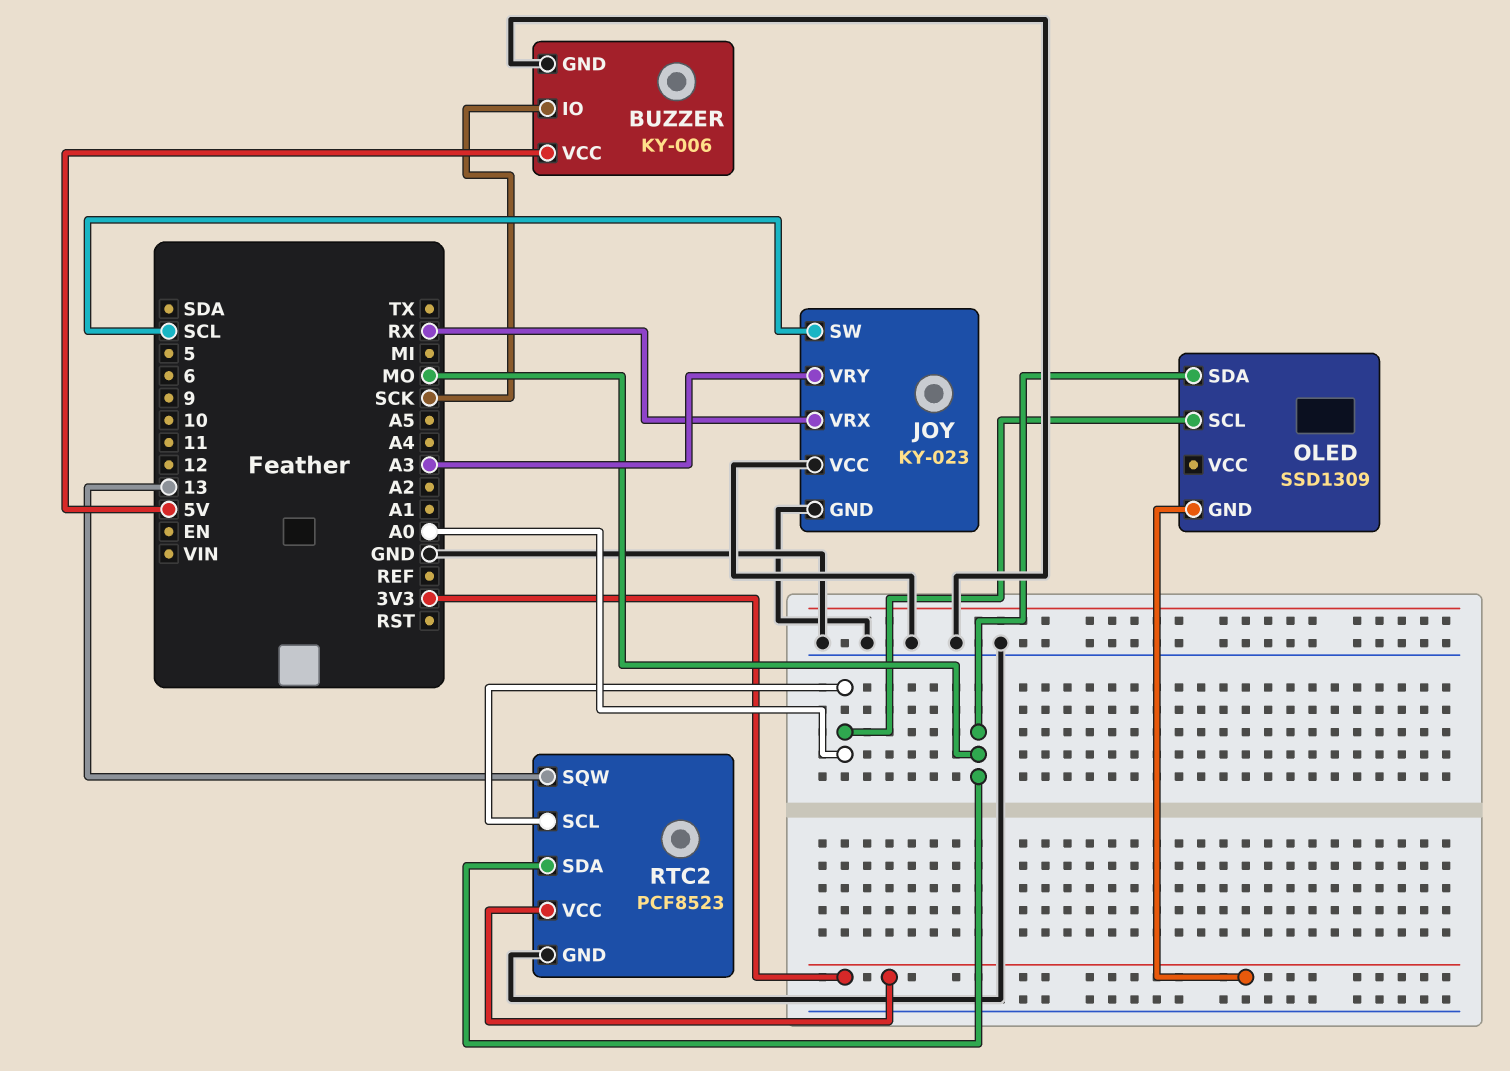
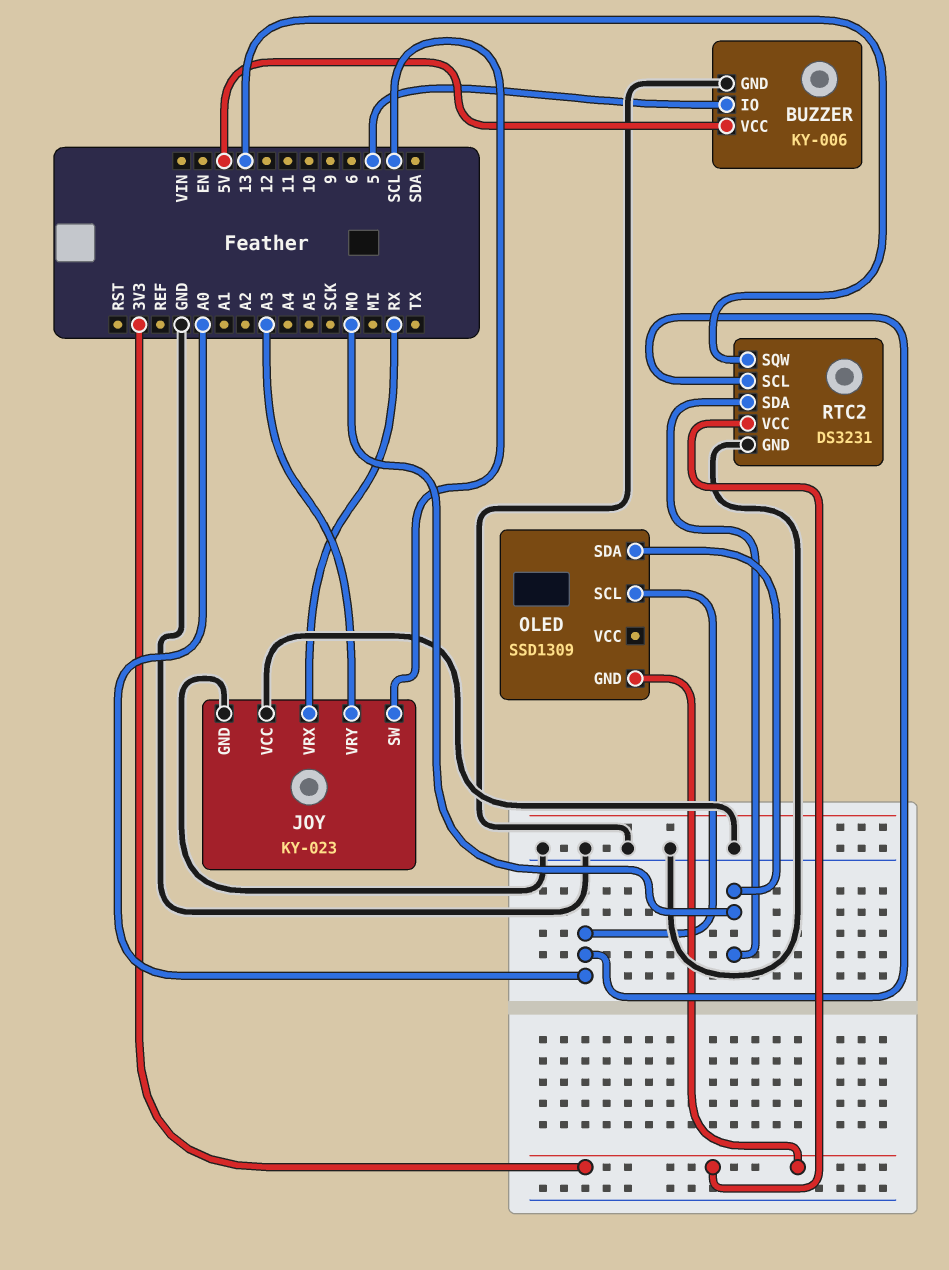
BUZZER pin IO: SCK -> 5
RTC2: PCF8523 -> DS3231

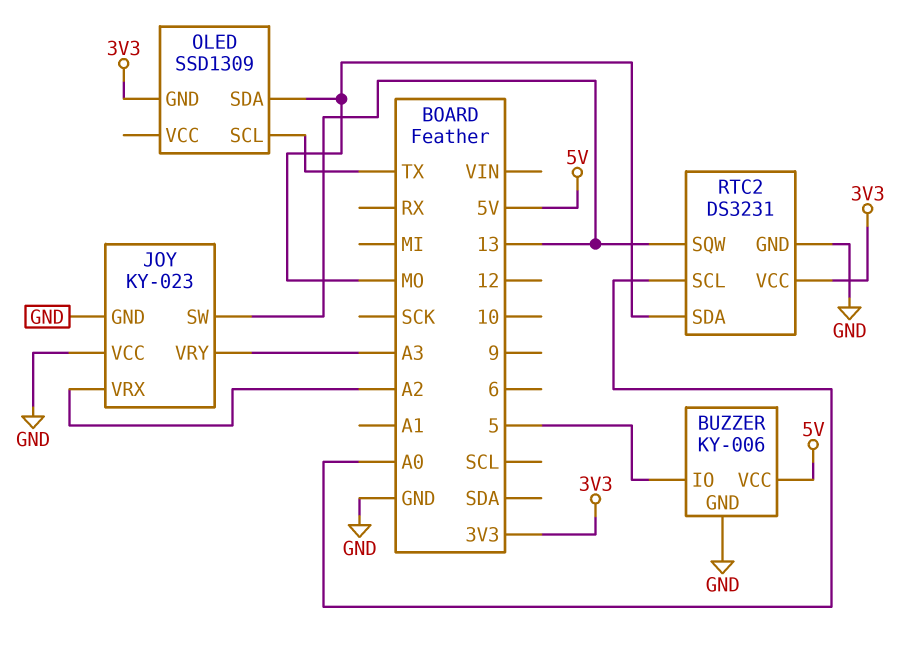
JOY pin SW: SCL -> 13
JOY pin VRX: RX -> A2
OLED pin SCL: A0 -> TX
■ ■ ■
* _ACTIVITY_
The material shown above is to be repeated verbatim, and its pictures are to be omitted.

* _OUTPUT OF THE EXERCISE_
BUZZER pin IO: SCK -> 5
RTC2: PCF8523 -> DS3231

JOY pin SW: SCL -> 13
JOY pin VRX: RX -> A2
OLED pin SCL: A0 -> TX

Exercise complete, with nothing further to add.